Requirement.
Each record must be repeated exactly. None may be dropped.

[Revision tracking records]

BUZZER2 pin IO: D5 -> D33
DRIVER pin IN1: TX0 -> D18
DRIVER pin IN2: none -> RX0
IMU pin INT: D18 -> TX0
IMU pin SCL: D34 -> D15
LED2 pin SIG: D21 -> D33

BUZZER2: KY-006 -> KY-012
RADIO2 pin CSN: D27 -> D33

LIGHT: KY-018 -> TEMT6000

Reply to the task.
BUZZER2 pin IO: D5 -> D33
DRIVER pin IN1: TX0 -> D18
DRIVER pin IN2: none -> RX0
IMU pin INT: D18 -> TX0
IMU pin SCL: D34 -> D15
LED2 pin SIG: D21 -> D33

BUZZER2: KY-006 -> KY-012
RADIO2 pin CSN: D27 -> D33

LIGHT: KY-018 -> TEMT6000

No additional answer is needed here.